[Scene difference descriptions]

-- Opening Marker --

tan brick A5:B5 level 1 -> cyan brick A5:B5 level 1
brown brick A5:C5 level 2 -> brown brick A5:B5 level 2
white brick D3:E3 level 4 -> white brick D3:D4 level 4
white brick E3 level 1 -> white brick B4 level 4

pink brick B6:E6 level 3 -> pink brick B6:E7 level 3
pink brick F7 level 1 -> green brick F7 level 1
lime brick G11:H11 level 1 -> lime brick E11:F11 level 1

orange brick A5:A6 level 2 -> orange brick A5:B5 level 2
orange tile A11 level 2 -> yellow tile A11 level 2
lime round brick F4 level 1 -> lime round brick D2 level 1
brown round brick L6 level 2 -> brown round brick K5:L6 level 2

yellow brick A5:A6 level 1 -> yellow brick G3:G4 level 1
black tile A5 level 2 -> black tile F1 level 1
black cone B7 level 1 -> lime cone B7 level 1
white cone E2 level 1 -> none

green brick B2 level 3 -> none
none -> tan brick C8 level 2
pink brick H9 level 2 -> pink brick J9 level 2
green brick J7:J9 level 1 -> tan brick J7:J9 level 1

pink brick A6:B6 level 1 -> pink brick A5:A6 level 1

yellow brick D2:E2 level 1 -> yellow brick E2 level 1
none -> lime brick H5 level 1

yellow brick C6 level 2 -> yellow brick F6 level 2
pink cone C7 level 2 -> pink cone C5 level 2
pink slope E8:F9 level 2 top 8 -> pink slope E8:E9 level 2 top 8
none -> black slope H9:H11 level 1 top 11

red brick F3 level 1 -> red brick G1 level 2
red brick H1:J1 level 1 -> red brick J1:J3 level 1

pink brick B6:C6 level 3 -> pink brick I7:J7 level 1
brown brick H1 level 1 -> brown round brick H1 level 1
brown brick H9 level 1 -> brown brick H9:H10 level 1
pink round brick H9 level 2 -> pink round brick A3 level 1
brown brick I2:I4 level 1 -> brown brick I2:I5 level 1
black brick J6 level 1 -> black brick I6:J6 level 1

-- Closing Marker --

Problem to solve ▸
If a line falls between the first line of the entries and the line containing "brown brick H9 level", or is one of those two, restate it word for word; leave all other lines out.

Exercise output ▸
tan brick A5:B5 level 1 -> cyan brick A5:B5 level 1
brown brick A5:C5 level 2 -> brown brick A5:B5 level 2
white brick D3:E3 level 4 -> white brick D3:D4 level 4
white brick E3 level 1 -> white brick B4 level 4

pink brick B6:E6 level 3 -> pink brick B6:E7 level 3
pink brick F7 level 1 -> green brick F7 level 1
lime brick G11:H11 level 1 -> lime brick E11:F11 level 1

orange brick A5:A6 level 2 -> orange brick A5:B5 level 2
orange tile A11 level 2 -> yellow tile A11 level 2
lime round brick F4 level 1 -> lime round brick D2 level 1
brown round brick L6 level 2 -> brown round brick K5:L6 level 2

yellow brick A5:A6 level 1 -> yellow brick G3:G4 level 1
black tile A5 level 2 -> black tile F1 level 1
black cone B7 level 1 -> lime cone B7 level 1
white cone E2 level 1 -> none

green brick B2 level 3 -> none
none -> tan brick C8 level 2
pink brick H9 level 2 -> pink brick J9 level 2
green brick J7:J9 level 1 -> tan brick J7:J9 level 1

pink brick A6:B6 level 1 -> pink brick A5:A6 level 1

yellow brick D2:E2 level 1 -> yellow brick E2 level 1
none -> lime brick H5 level 1

yellow brick C6 level 2 -> yellow brick F6 level 2
pink cone C7 level 2 -> pink cone C5 level 2
pink slope E8:F9 level 2 top 8 -> pink slope E8:E9 level 2 top 8
none -> black slope H9:H11 level 1 top 11

red brick F3 level 1 -> red brick G1 level 2
red brick H1:J1 level 1 -> red brick J1:J3 level 1

pink brick B6:C6 level 3 -> pink brick I7:J7 level 1
brown brick H1 level 1 -> brown round brick H1 level 1
brown brick H9 level 1 -> brown brick H9:H10 level 1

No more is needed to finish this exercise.